[Exercise requirements]:
Word for word, the data below must be repeated in full; no picture is to be included.

[Data extract]:
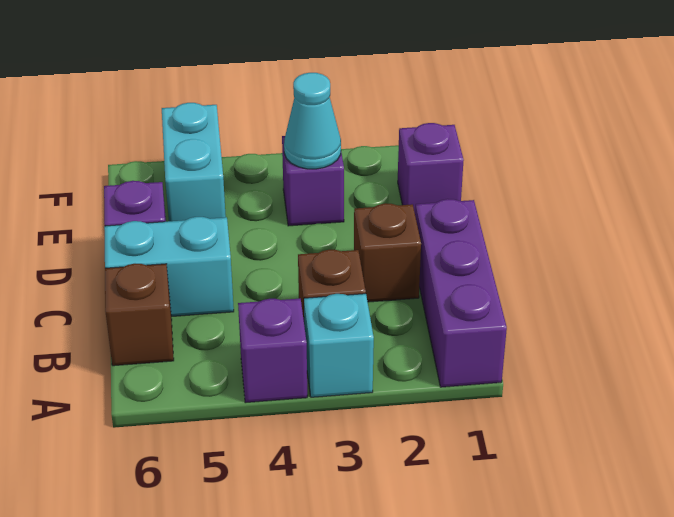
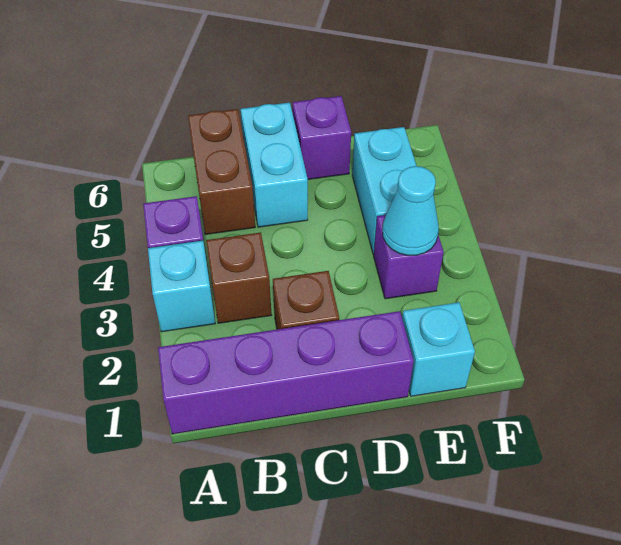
purple brick A1:C1 level 1 -> purple brick A1:D1 level 1
brown brick B6 level 1 -> brown brick B5:B6 level 1
purple brick E1 level 1 -> cyan brick E1 level 1
cyan brick E5:F5 level 1 -> cyan brick E4:E5 level 1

[Exercise output]:
purple brick A1:C1 level 1 -> purple brick A1:D1 level 1
brown brick B6 level 1 -> brown brick B5:B6 level 1
purple brick E1 level 1 -> cyan brick E1 level 1
cyan brick E5:F5 level 1 -> cyan brick E4:E5 level 1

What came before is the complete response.